== WHAT THE TASK ASKS ==
Copy out every line below that contains the string "tuplet".

== GIVEN DATA ==
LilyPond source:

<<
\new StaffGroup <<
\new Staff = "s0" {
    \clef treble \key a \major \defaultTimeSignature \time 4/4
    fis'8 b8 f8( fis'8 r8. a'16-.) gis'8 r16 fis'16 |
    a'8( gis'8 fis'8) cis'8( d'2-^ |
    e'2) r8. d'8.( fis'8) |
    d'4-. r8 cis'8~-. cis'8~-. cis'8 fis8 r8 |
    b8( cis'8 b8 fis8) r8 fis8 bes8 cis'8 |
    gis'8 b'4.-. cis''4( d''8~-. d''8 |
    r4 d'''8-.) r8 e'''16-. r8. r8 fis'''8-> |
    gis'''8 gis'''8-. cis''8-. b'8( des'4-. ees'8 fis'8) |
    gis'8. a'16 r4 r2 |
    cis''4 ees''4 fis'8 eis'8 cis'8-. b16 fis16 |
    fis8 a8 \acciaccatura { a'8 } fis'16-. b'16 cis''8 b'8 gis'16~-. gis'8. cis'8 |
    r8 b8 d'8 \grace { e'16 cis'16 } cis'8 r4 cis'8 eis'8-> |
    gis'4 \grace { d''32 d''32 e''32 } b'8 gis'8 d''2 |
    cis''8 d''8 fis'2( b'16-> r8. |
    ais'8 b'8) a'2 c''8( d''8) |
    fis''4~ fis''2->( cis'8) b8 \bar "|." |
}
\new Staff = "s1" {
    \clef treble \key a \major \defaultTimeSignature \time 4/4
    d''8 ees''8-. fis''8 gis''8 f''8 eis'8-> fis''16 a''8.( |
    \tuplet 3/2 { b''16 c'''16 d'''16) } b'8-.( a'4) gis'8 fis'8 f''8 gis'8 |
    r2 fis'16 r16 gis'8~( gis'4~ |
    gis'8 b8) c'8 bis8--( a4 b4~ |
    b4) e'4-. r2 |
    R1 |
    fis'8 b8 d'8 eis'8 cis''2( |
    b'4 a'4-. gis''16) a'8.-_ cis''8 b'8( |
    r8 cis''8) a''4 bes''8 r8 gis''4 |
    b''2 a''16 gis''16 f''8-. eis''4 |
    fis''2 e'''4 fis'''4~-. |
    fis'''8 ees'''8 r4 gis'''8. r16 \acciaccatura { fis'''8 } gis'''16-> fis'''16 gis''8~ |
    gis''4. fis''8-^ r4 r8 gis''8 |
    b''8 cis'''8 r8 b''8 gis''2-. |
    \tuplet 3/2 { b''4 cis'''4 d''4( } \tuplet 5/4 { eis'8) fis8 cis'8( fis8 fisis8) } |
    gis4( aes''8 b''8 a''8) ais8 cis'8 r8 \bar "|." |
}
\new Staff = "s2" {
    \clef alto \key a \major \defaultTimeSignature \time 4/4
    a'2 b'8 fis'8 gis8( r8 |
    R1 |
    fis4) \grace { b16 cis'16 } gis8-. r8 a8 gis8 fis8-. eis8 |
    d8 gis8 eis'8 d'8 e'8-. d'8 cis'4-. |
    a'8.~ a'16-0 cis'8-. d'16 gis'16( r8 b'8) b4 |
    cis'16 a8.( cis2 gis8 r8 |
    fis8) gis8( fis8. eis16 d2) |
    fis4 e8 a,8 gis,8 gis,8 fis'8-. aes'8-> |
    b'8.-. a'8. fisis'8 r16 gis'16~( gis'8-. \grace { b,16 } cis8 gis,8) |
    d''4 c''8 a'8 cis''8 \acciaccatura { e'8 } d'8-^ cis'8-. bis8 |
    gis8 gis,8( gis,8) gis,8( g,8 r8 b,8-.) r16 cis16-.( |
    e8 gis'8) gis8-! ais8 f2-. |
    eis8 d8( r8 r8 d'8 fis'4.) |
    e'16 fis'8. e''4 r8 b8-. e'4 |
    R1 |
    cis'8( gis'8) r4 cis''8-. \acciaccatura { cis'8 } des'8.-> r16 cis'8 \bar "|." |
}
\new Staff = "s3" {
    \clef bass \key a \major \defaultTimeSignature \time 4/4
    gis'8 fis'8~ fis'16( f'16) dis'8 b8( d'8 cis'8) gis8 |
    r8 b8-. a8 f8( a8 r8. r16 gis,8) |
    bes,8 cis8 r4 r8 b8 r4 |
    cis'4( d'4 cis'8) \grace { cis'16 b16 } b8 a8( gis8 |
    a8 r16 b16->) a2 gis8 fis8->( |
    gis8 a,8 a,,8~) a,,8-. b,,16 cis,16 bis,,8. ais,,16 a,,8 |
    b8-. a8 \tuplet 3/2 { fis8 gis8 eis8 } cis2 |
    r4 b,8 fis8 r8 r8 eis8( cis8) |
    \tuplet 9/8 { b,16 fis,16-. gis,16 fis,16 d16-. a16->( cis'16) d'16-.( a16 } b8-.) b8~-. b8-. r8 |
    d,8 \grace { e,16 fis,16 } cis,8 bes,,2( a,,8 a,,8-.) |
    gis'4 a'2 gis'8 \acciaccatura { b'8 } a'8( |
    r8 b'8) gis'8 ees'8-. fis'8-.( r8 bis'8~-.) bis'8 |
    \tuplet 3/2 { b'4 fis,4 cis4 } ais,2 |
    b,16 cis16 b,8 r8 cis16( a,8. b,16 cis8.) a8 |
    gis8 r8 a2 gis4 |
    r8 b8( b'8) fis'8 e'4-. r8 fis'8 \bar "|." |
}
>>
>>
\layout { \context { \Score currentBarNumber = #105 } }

== TASK ANSWER ==
    \tuplet 3/2 { b''16 c'''16 d'''16) } b'8-.( a'4) gis'8 fis'8 f''8 gis'8 |
    \tuplet 3/2 { b''4 cis'''4 d''4( } \tuplet 5/4 { eis'8) fis8 cis'8( fis8 fisis8) } |
    b8-. a8 \tuplet 3/2 { fis8 gis8 eis8 } cis2 |
    \tuplet 9/8 { b,16 fis,16-. gis,16 fis,16 d16-. a16->( cis'16) d'16-.( a16 } b8-.) b8~-. b8-. r8 |
    \tuplet 3/2 { b'4 fis,4 cis4 } ais,2 |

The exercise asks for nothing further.